GOAL: Reproduce verbatim the lines of the entries below that run from the line containing "eager [1195, 443]" through the line containing "program [375, 223]", including both of those lines.

THE DATA:

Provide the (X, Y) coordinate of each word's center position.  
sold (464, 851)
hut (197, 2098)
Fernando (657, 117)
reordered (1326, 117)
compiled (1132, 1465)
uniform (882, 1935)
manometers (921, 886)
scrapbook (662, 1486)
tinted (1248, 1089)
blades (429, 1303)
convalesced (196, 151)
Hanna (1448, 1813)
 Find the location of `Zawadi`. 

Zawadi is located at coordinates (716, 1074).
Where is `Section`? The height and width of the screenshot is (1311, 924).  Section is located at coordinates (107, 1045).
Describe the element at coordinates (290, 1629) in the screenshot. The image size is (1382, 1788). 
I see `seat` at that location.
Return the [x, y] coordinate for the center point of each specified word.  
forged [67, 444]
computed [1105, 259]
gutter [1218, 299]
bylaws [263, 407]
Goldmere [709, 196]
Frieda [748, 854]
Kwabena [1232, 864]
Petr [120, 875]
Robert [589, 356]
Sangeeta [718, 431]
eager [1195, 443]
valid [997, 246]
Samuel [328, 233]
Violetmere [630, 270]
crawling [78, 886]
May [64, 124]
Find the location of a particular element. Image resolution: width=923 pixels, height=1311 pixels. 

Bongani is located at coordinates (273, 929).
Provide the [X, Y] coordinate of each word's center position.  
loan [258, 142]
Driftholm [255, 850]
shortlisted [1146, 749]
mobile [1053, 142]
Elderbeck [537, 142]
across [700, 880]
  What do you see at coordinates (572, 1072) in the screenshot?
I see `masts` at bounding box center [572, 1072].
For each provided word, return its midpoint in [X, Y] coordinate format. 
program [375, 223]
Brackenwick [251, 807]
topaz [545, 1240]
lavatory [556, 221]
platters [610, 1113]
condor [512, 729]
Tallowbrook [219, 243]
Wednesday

THE RESPONSE:
eager [1195, 443]
valid [997, 246]
Samuel [328, 233]
Violetmere [630, 270]
crawling [78, 886]
May [64, 124]
Find the location of a particular element. Image resolution: width=923 pixels, height=1311 pixels. 

Bongani is located at coordinates (273, 929).
Provide the [X, Y] coordinate of each word's center position.  
loan [258, 142]
Driftholm [255, 850]
shortlisted [1146, 749]
mobile [1053, 142]
Elderbeck [537, 142]
across [700, 880]
  What do you see at coordinates (572, 1072) in the screenshot?
I see `masts` at bounding box center [572, 1072].
For each provided word, return its midpoint in [X, Y] coordinate format. 
program [375, 223]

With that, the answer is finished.